*Instructions for the task*
Once the line containing "R6: 1.3k (BUS_A, BUS_B) -> 1k (BUS_A, BUS_B)" is located, output it and every line after it through the end of the records, exactly as written and nothing else.

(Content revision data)

*** Block opens ***

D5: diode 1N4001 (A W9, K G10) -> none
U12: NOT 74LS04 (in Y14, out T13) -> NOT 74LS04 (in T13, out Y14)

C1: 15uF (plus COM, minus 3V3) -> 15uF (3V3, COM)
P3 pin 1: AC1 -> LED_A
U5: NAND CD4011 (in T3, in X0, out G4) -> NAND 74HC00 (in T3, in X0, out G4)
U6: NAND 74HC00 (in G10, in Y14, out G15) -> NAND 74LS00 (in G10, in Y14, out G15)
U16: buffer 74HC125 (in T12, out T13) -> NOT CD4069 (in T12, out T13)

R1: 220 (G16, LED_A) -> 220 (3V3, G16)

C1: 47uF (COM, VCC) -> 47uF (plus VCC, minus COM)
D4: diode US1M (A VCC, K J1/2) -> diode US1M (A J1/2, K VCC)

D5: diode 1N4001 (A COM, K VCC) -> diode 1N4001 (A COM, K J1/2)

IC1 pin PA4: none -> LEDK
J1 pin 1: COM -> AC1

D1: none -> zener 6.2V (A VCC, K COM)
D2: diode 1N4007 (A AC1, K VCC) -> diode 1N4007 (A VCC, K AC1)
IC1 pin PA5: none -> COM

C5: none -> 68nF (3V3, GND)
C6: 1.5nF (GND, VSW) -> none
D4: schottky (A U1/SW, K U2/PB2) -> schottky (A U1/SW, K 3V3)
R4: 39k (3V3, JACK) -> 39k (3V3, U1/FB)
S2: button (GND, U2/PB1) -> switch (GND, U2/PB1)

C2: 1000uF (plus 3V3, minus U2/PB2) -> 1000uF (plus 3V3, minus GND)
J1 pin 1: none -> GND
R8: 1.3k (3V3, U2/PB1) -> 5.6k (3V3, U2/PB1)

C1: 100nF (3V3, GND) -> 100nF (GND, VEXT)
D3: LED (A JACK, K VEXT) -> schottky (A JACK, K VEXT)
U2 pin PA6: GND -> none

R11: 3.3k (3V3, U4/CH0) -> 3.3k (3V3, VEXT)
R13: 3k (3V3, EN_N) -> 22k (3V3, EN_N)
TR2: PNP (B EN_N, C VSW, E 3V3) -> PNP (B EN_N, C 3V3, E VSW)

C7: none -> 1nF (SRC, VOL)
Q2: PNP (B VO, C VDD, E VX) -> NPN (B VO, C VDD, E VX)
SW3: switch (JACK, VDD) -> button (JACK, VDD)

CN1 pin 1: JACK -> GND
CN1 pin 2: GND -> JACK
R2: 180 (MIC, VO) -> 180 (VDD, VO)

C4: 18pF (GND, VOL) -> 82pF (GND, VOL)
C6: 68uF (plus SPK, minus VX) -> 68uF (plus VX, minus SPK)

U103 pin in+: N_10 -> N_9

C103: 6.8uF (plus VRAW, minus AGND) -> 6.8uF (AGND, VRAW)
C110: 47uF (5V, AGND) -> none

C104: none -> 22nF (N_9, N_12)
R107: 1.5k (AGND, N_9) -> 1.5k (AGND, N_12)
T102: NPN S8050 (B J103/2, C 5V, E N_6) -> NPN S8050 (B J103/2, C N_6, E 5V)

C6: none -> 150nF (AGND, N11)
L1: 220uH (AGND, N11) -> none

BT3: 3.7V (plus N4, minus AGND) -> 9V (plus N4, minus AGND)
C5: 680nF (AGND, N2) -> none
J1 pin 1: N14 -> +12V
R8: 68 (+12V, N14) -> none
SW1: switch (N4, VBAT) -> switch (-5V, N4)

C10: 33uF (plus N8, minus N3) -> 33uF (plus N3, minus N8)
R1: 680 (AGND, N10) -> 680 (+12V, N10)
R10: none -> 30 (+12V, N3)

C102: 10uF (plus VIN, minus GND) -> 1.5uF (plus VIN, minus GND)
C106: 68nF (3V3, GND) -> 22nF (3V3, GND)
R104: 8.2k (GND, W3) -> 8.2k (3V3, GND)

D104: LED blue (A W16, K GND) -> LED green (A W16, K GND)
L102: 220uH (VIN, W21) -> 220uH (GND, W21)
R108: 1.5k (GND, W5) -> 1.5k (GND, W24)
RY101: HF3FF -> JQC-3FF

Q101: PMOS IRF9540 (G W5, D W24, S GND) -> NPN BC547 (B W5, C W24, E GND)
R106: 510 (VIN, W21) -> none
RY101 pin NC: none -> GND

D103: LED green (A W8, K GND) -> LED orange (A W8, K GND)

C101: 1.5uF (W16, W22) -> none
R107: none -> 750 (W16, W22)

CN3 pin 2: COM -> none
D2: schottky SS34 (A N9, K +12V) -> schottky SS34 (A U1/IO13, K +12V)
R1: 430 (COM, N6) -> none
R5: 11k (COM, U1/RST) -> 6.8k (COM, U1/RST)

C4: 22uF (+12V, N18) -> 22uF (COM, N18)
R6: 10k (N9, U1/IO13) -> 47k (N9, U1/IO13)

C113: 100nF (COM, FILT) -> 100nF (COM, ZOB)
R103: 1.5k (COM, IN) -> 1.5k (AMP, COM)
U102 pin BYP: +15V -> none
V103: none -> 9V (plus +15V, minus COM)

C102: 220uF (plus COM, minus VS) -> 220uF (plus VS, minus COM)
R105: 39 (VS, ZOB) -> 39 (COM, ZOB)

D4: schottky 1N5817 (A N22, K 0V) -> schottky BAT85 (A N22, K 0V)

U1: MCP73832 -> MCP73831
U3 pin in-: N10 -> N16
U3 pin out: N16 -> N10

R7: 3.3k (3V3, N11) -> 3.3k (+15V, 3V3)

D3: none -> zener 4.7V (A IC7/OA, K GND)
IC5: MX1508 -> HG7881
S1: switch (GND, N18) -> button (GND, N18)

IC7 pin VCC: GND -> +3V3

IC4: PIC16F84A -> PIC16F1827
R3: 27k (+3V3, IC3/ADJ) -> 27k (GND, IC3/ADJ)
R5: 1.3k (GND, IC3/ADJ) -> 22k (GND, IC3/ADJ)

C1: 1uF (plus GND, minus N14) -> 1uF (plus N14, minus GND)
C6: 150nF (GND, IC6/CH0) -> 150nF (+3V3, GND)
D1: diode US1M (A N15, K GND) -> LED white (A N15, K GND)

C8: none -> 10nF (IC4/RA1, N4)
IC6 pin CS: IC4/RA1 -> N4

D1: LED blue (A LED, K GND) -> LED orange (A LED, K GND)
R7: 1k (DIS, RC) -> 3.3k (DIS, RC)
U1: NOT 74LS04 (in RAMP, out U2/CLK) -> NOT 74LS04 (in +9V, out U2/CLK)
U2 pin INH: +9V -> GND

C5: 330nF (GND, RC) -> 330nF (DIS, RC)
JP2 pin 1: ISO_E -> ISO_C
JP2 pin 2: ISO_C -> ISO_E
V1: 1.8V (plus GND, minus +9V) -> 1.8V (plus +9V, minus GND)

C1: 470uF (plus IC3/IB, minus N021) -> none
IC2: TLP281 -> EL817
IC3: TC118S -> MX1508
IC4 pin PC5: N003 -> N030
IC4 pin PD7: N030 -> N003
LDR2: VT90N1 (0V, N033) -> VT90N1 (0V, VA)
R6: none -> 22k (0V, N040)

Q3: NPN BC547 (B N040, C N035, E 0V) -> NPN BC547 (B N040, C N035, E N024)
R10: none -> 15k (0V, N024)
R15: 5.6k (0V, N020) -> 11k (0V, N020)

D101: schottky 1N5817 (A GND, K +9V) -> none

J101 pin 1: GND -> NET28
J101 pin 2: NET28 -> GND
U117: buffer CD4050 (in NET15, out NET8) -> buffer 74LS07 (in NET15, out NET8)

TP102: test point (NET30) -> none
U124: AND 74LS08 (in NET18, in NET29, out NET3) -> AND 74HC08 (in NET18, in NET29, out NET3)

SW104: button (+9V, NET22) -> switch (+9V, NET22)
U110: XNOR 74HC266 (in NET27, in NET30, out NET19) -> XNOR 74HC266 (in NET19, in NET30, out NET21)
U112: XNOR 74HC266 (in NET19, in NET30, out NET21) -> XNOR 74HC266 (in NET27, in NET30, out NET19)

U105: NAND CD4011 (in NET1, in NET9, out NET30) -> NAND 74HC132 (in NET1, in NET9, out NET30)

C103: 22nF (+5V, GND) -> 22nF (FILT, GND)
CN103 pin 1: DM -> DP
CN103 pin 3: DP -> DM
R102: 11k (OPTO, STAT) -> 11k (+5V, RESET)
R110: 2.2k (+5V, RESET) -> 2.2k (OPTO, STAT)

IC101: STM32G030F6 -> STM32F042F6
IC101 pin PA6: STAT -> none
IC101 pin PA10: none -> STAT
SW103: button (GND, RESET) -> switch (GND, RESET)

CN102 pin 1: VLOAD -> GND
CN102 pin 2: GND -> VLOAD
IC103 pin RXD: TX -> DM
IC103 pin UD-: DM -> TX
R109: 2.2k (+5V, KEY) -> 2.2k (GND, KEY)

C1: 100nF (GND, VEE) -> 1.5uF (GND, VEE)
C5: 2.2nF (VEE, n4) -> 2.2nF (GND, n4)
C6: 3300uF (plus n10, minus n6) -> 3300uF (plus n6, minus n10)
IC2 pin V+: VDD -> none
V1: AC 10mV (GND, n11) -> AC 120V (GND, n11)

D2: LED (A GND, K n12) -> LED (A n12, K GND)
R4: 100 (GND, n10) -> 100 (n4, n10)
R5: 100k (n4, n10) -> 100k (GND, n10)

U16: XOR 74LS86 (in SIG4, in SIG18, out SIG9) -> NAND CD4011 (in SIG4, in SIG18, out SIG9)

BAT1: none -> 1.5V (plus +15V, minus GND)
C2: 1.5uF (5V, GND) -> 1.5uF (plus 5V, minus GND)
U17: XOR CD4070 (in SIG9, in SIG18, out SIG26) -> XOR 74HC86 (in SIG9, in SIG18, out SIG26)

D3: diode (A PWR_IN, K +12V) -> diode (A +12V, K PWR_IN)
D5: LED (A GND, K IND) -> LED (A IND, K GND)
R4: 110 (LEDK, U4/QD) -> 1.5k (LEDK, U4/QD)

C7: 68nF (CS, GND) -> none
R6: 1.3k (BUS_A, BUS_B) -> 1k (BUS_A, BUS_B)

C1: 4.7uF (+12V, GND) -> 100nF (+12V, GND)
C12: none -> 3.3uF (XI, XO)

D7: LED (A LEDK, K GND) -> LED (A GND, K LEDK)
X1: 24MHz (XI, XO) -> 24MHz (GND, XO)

*** Block closes ***

*Answer section*
R6: 1.3k (BUS_A, BUS_B) -> 1k (BUS_A, BUS_B)

C1: 4.7uF (+12V, GND) -> 100nF (+12V, GND)
C12: none -> 3.3uF (XI, XO)

D7: LED (A LEDK, K GND) -> LED (A GND, K LEDK)
X1: 24MHz (XI, XO) -> 24MHz (GND, XO)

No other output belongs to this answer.